== Segment start ==

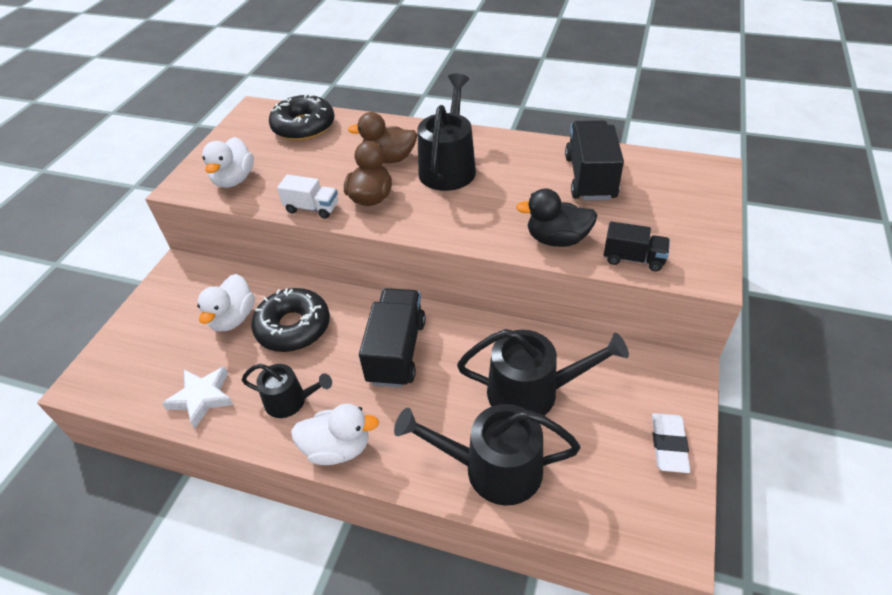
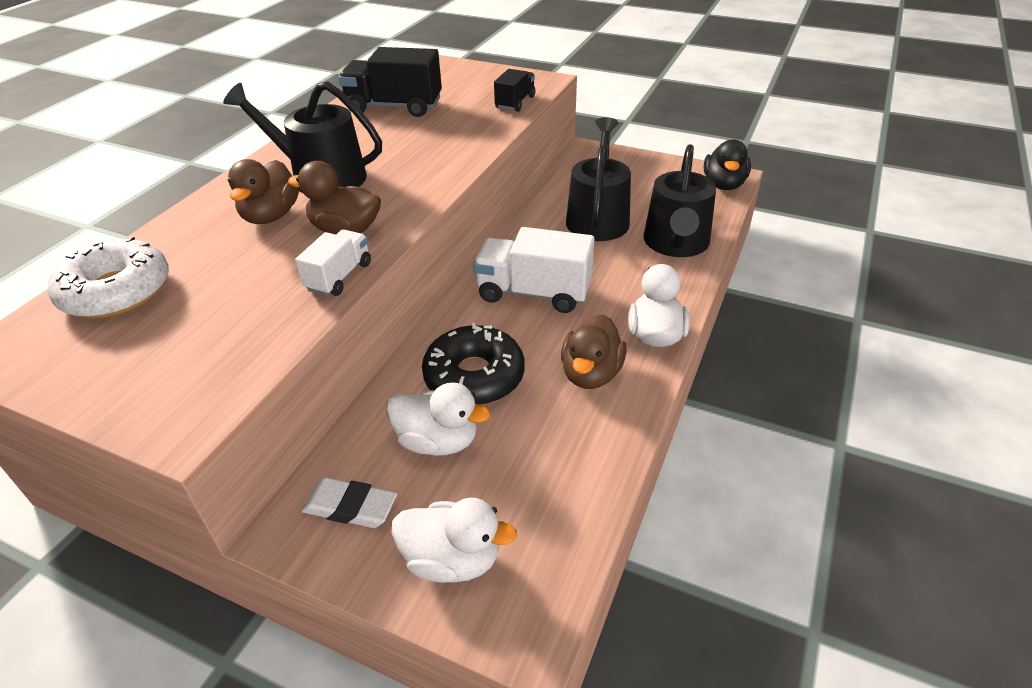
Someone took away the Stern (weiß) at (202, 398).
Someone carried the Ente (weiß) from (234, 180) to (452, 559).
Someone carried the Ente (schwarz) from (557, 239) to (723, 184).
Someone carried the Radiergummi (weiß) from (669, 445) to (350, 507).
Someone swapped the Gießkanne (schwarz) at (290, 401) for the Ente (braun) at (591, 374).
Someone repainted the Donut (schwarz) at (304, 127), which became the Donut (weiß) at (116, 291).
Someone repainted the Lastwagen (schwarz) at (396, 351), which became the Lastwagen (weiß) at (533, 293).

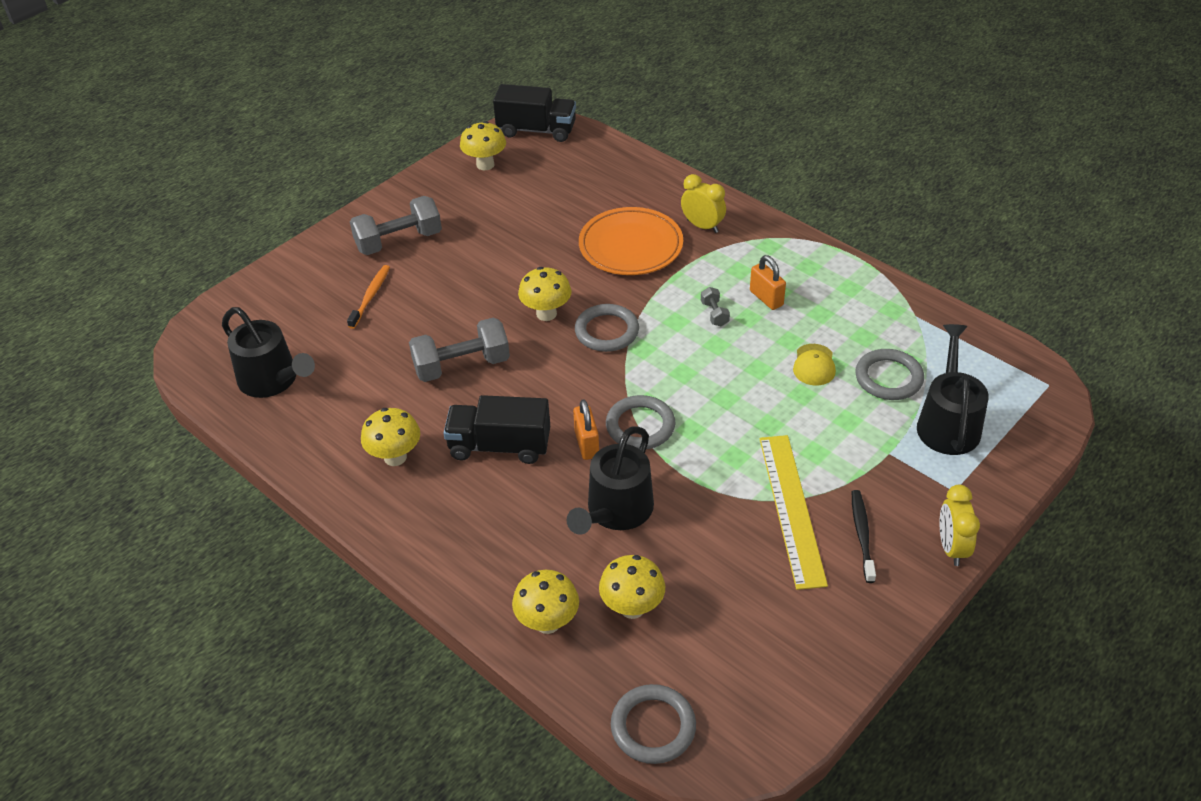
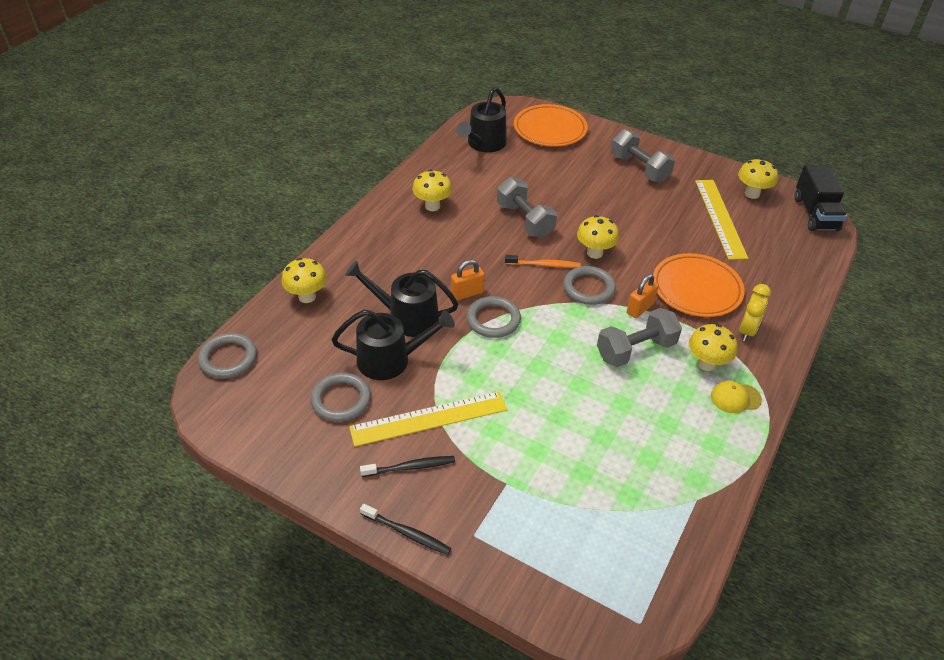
Someone took away the Lastwagen (schwarz) at (500, 446).
Someone put down the Teller (orange) at (550, 129).
Someone put down the Lineal (gelb) at (720, 218).
Someone carried the Zahnbürste (orange) from (370, 296) to (544, 265).
Someone carried the Pilz (gelb) from (632, 608) to (706, 364).
Someone carried the Vorhängeschloss (orange) from (766, 298) to (640, 308).
Someone carried the Kappe (gelb) from (814, 365) to (735, 398).
Someone carried the Ring (grau) from (888, 378) to (341, 400).
Someone carried the Gießkanne (schwarz) from (948, 423) to (390, 360).
Someone swapped the Wecker (gelb) at (951, 547) for the Zahnbürste (schwarz) at (407, 533).
Someone scaled the Hantel (grau) at (714, 314) by 2.18.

== Segment end ==

> How to complete this task:
Give again, word for word, the lines above from the one with "Someone carried the Ente (schwarz)" through the final line of the data, both ends included. Do not copy any picture.

> Answer for this exercise:
Someone carried the Ente (schwarz) from (557, 239) to (723, 184).
Someone carried the Radiergummi (weiß) from (669, 445) to (350, 507).
Someone swapped the Gießkanne (schwarz) at (290, 401) for the Ente (braun) at (591, 374).
Someone repainted the Donut (schwarz) at (304, 127), which became the Donut (weiß) at (116, 291).
Someone repainted the Lastwagen (schwarz) at (396, 351), which became the Lastwagen (weiß) at (533, 293).

Someone took away the Lastwagen (schwarz) at (500, 446).
Someone put down the Teller (orange) at (550, 129).
Someone put down the Lineal (gelb) at (720, 218).
Someone carried the Zahnbürste (orange) from (370, 296) to (544, 265).
Someone carried the Pilz (gelb) from (632, 608) to (706, 364).
Someone carried the Vorhängeschloss (orange) from (766, 298) to (640, 308).
Someone carried the Kappe (gelb) from (814, 365) to (735, 398).
Someone carried the Ring (grau) from (888, 378) to (341, 400).
Someone carried the Gießkanne (schwarz) from (948, 423) to (390, 360).
Someone swapped the Wecker (gelb) at (951, 547) for the Zahnbürste (schwarz) at (407, 533).
Someone scaled the Hantel (grau) at (714, 314) by 2.18.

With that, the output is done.